» **SUPPLIED ENTRIES**:
· · · · ·

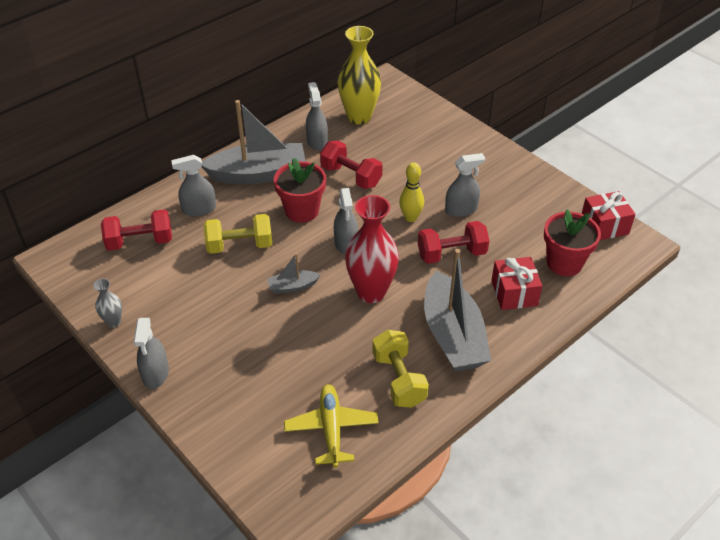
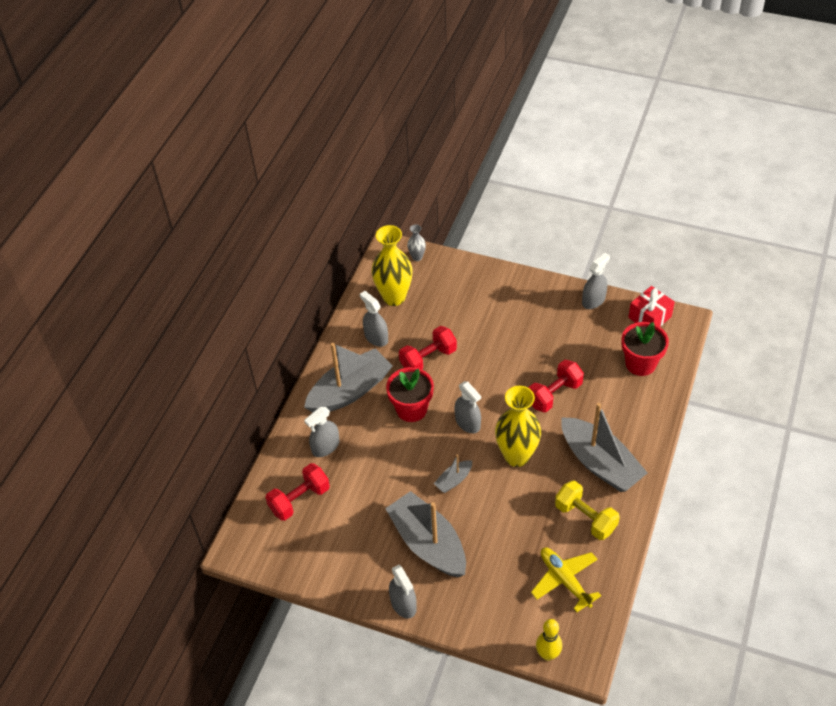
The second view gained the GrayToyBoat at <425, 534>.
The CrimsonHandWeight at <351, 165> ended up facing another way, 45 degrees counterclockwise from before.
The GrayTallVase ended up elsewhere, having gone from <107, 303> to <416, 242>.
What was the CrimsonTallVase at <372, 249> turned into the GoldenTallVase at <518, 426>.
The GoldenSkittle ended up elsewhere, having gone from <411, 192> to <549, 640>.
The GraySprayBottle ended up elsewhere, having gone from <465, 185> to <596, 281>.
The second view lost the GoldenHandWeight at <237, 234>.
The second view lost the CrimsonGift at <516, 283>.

· · · · ·

» **TASK GOAL**: Up to the line containing "The GoldenSkittle ended", skip everything; from that line through the last line above, return each line exactly.

» **TASK ANSWER**:
The GoldenSkittle ended up elsewhere, having gone from <411, 192> to <549, 640>.
The GraySprayBottle ended up elsewhere, having gone from <465, 185> to <596, 281>.
The second view lost the GoldenHandWeight at <237, 234>.
The second view lost the CrimsonGift at <516, 283>.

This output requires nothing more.